▸ TASK STATEMENT: Every record that follows is to be copied exactly, with the pictures omitted.

[Collected data]

Start of Block

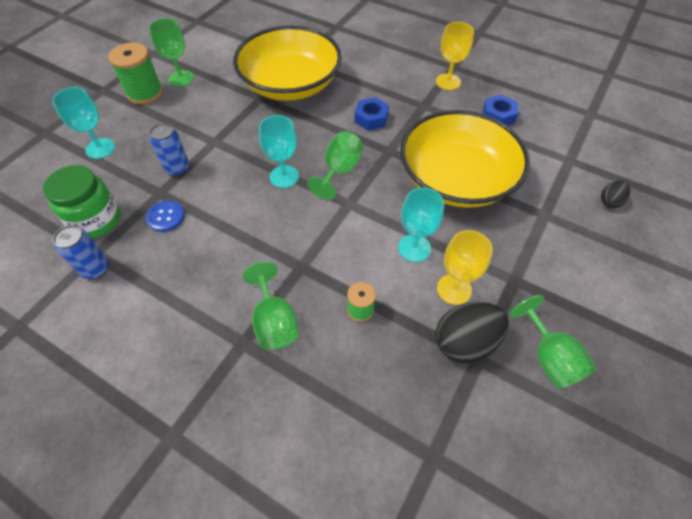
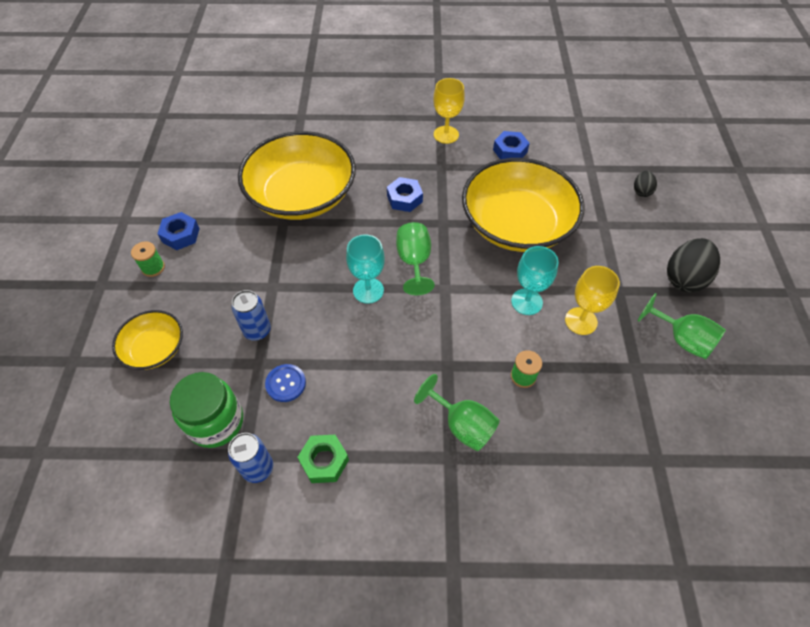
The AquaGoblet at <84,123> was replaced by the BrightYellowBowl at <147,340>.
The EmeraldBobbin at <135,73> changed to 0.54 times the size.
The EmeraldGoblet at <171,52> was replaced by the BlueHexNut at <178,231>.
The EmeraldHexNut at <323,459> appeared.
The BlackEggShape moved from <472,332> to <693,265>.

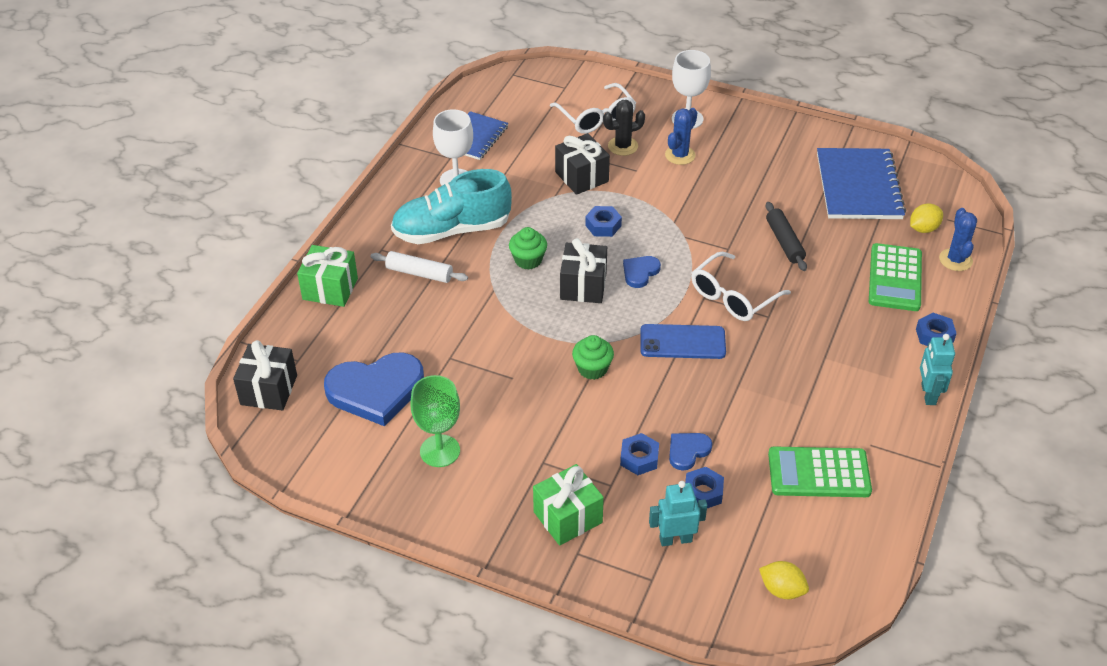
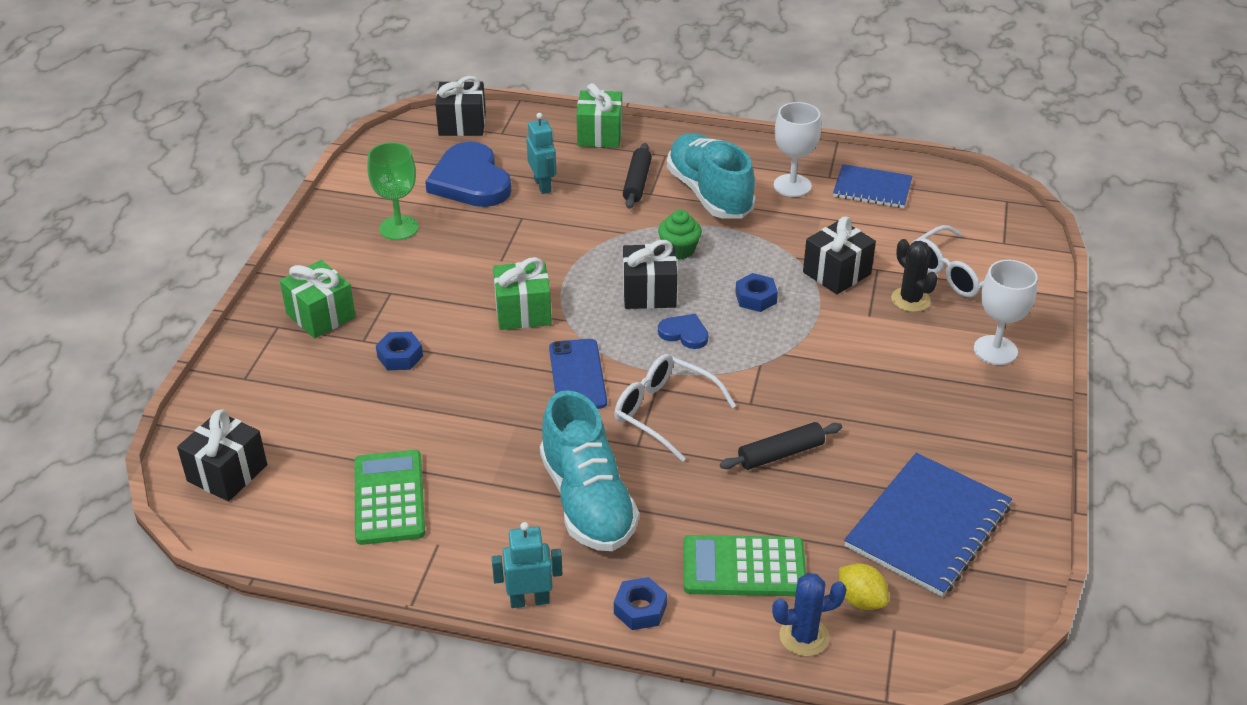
The BrightYellowToyLemon at <784,580> was replaced by the BlackPresent at <222,455>.
The EmeraldMuffin at <593,357> was replaced by the EmeraldPresent at <522,293>.
The AquaToyRobot moved from <678,513> to <541,153>.
The AquaSneaker at <589,470> appeared.
The WhitePastryRoller at <419,267> became the BlackPastryRoller at <637,176>.
The BlueExerciseBook at <861,183> turned 45 degrees counterclockwise.
The BlueCactus at <681,136> disappeared.
The BlueHeartShape at <690,452> disappeared.
The BlueHexNut at <704,487> disappeared.

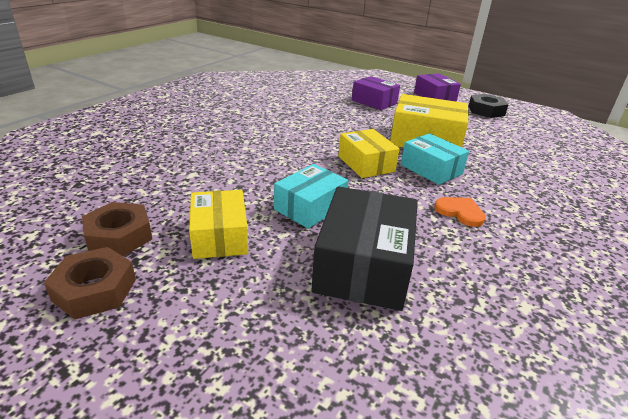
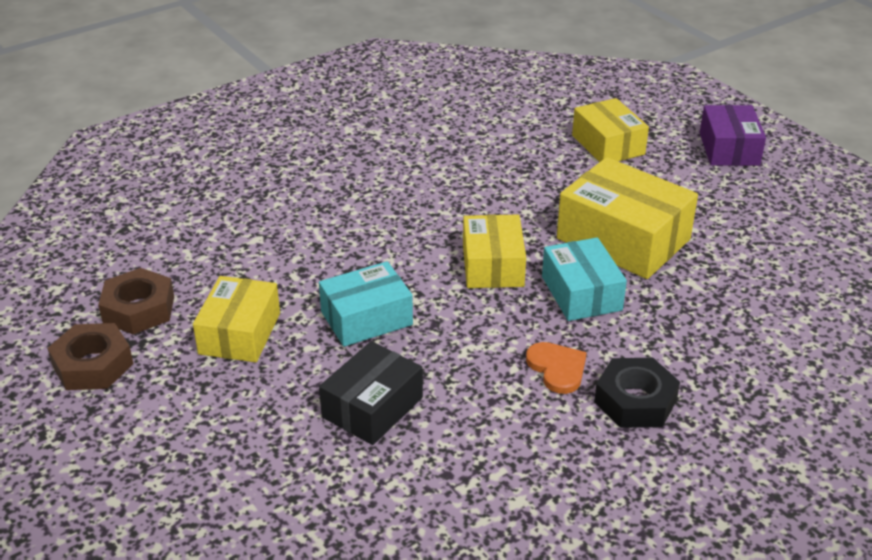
The BlackBox at <364,248> changed to 0.65 times the size.
The VioletBox at <376,93> became the BrightYellowBox at <610,130>.
The BlackHexNut moved from <488,106> to <637,393>.

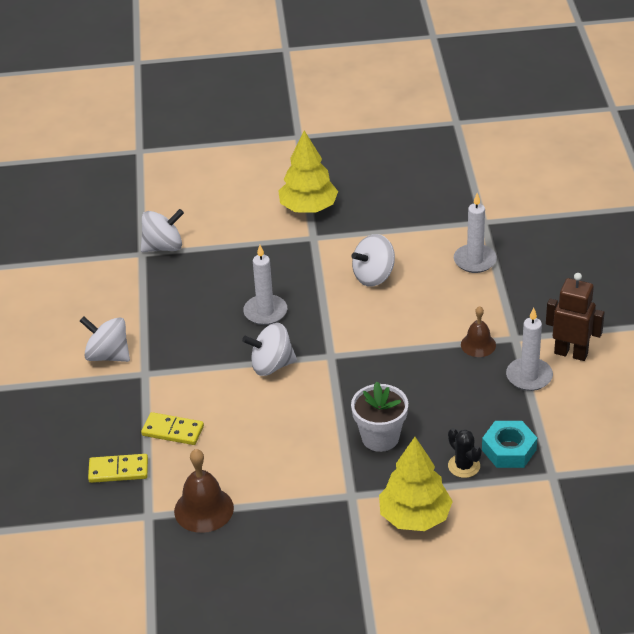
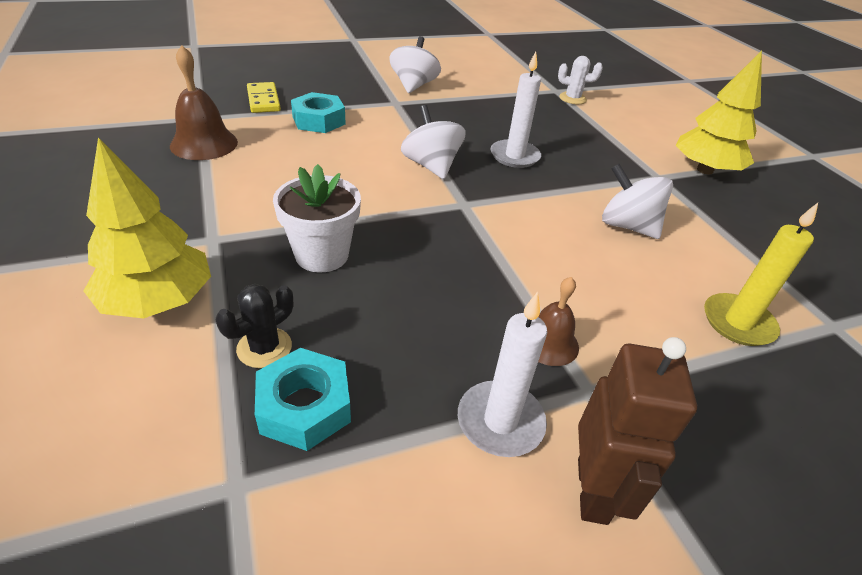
The BrightYellowDominoTile at <172,428> was replaced by the AquaHexNut at <318,112>.
The WhiteSpinningTop at <162,230> was replaced by the WhiteCactus at <580,80>.
The WhiteCandle at <475,233> became the BrightYellowCandle at <761,274>.

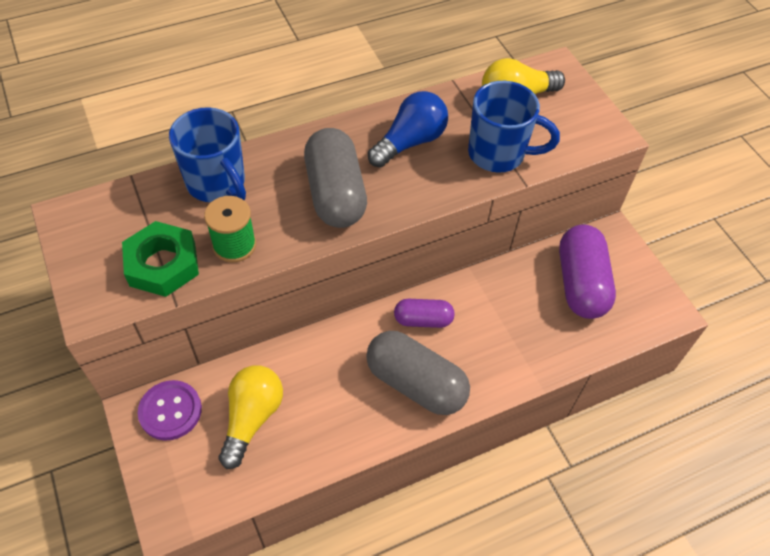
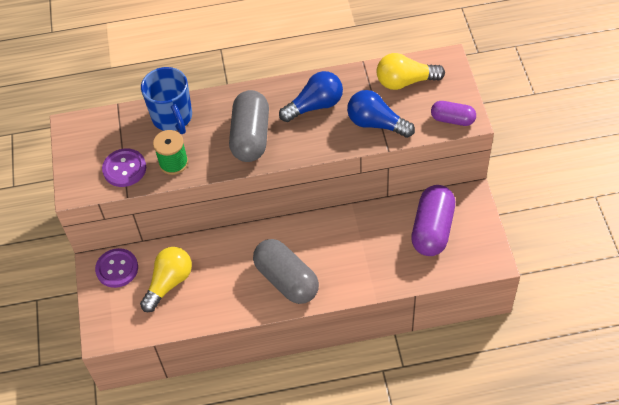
The EmeraldHexNut at <160,259> was replaced by the VioletButton at <124,168>.
The BlueTeaMug at <514,126> was replaced by the BlueLightBulb at <381,114>.
The VioletCapsule moved from <424,313> to <453,113>.

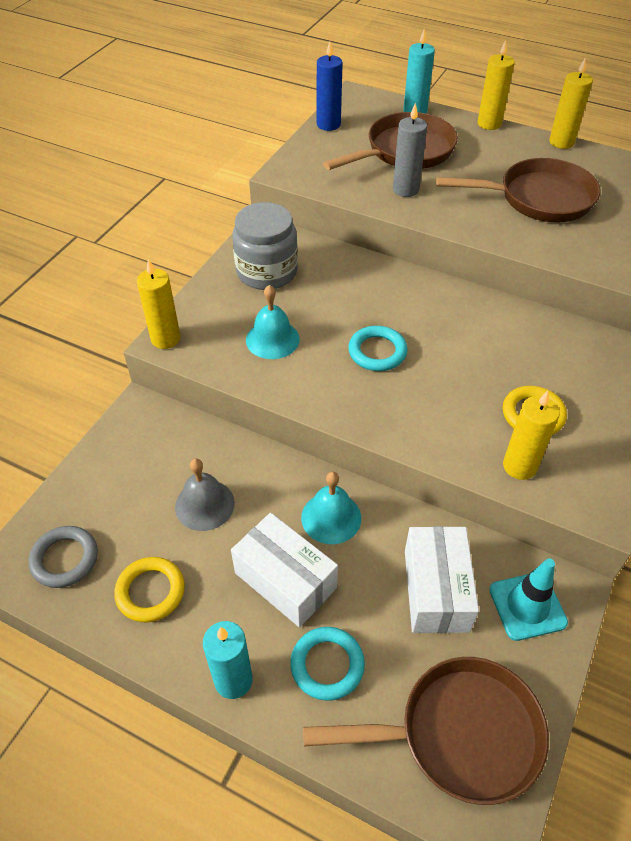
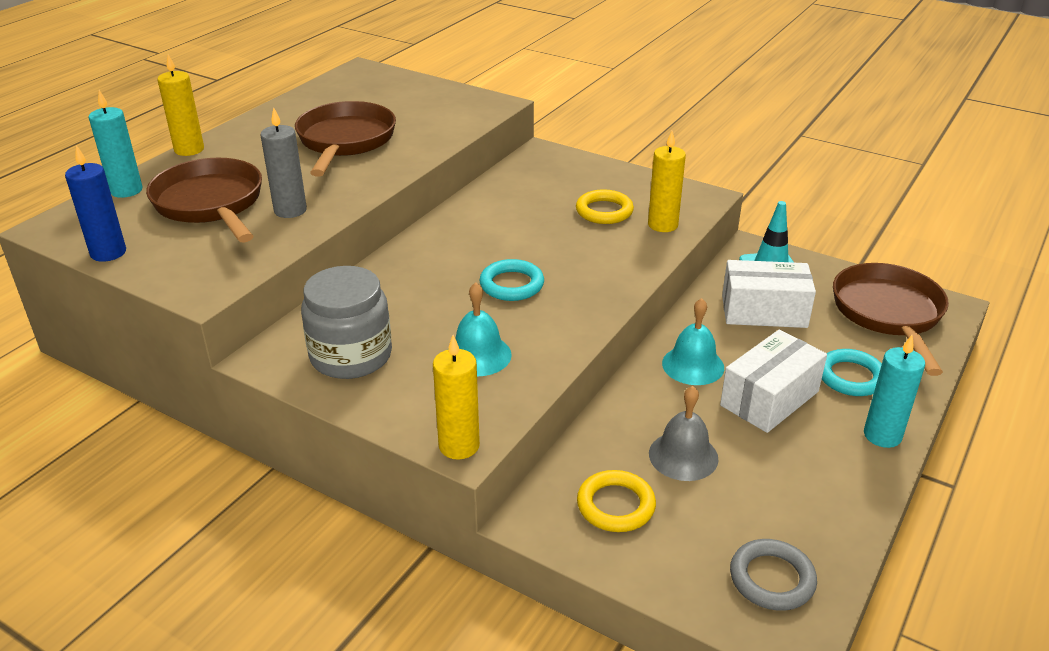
The BrightYellowRing moved from <149,589> to <616,501>.
The BrightYellowCandle at <571,103> disappeared.

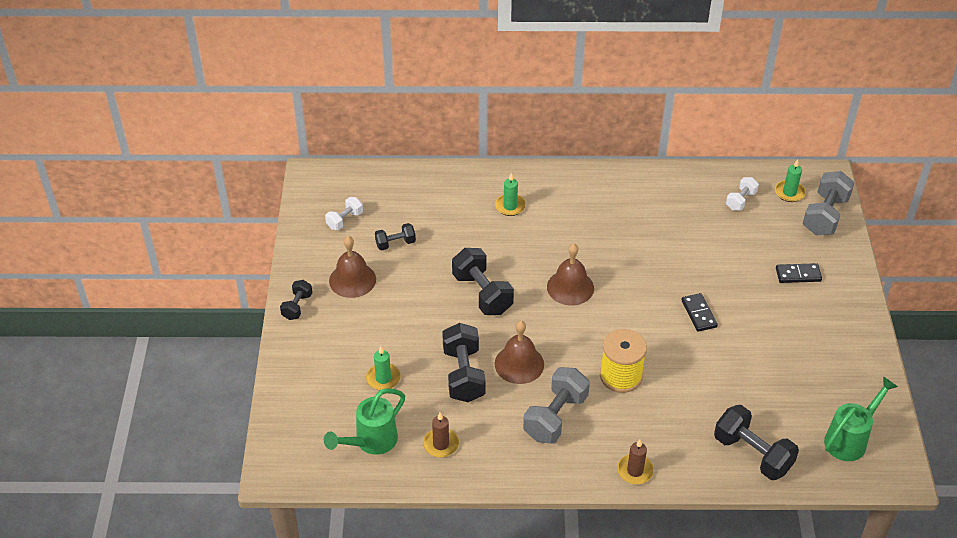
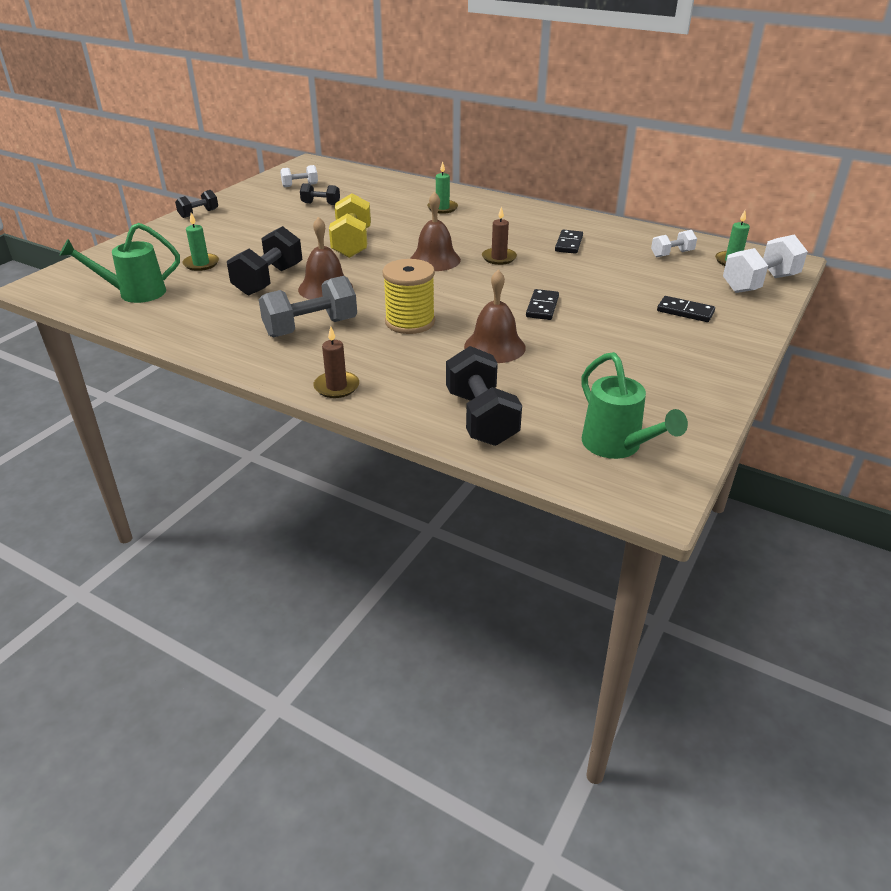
The BlackDumbbell at <483,281> became the BrightYellowDumbbell at <350,225>.
The DarkBrownBell moved from <352,267> to <495,316>.
The DarkBrownCandle moved from <441,435> to <499,235>.
The BlackDominoTile at <569,242> appeared.
The EmeraldWateringCan at <861,418> turned 75 degrees clockwise.
The GrayDumbbell at <829,203> became the WhiteDumbbell at <765,263>.

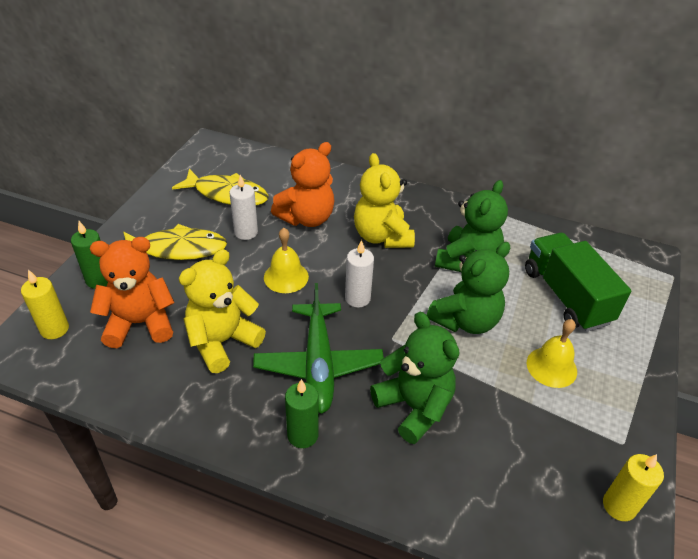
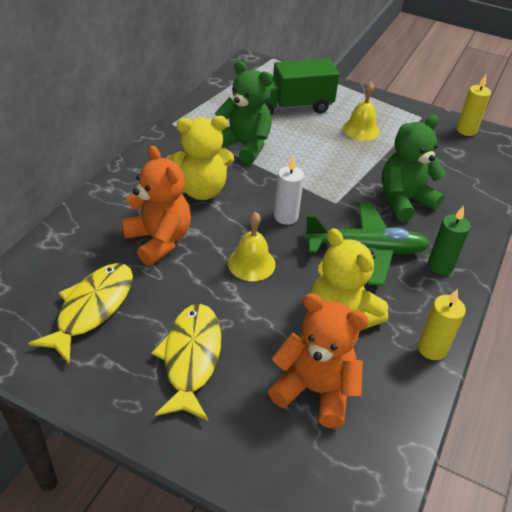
The OrangeTeddyBear at <132,292> turned 120 degrees clockwise.
The BrightYellowCandle moved from <45,304> to <442,324>.
The EmeraldCandle at <89,255> disappeared.
The WhiteCandle at <243,207> disappeared.
The EmeraldTeddyBear at <468,288> disappeared.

End of Block

▸ WRITTEN RESPONSE:
The AquaGoblet at <84,123> was replaced by the BrightYellowBowl at <147,340>.
The EmeraldBobbin at <135,73> changed to 0.54 times the size.
The EmeraldGoblet at <171,52> was replaced by the BlueHexNut at <178,231>.
The EmeraldHexNut at <323,459> appeared.
The BlackEggShape moved from <472,332> to <693,265>.

The BrightYellowToyLemon at <784,580> was replaced by the BlackPresent at <222,455>.
The EmeraldMuffin at <593,357> was replaced by the EmeraldPresent at <522,293>.
The AquaToyRobot moved from <678,513> to <541,153>.
The AquaSneaker at <589,470> appeared.
The WhitePastryRoller at <419,267> became the BlackPastryRoller at <637,176>.
The BlueExerciseBook at <861,183> turned 45 degrees counterclockwise.
The BlueCactus at <681,136> disappeared.
The BlueHeartShape at <690,452> disappeared.
The BlueHexNut at <704,487> disappeared.

The BlackBox at <364,248> changed to 0.65 times the size.
The VioletBox at <376,93> became the BrightYellowBox at <610,130>.
The BlackHexNut moved from <488,106> to <637,393>.

The BrightYellowDominoTile at <172,428> was replaced by the AquaHexNut at <318,112>.
The WhiteSpinningTop at <162,230> was replaced by the WhiteCactus at <580,80>.
The WhiteCandle at <475,233> became the BrightYellowCandle at <761,274>.

The EmeraldHexNut at <160,259> was replaced by the VioletButton at <124,168>.
The BlueTeaMug at <514,126> was replaced by the BlueLightBulb at <381,114>.
The VioletCapsule moved from <424,313> to <453,113>.

The BrightYellowRing moved from <149,589> to <616,501>.
The BrightYellowCandle at <571,103> disappeared.

The BlackDumbbell at <483,281> became the BrightYellowDumbbell at <350,225>.
The DarkBrownBell moved from <352,267> to <495,316>.
The DarkBrownCandle moved from <441,435> to <499,235>.
The BlackDominoTile at <569,242> appeared.
The EmeraldWateringCan at <861,418> turned 75 degrees clockwise.
The GrayDumbbell at <829,203> became the WhiteDumbbell at <765,263>.

The OrangeTeddyBear at <132,292> turned 120 degrees clockwise.
The BrightYellowCandle moved from <45,304> to <442,324>.
The EmeraldCandle at <89,255> disappeared.
The WhiteCandle at <243,207> disappeared.
The EmeraldTeddyBear at <468,288> disappeared.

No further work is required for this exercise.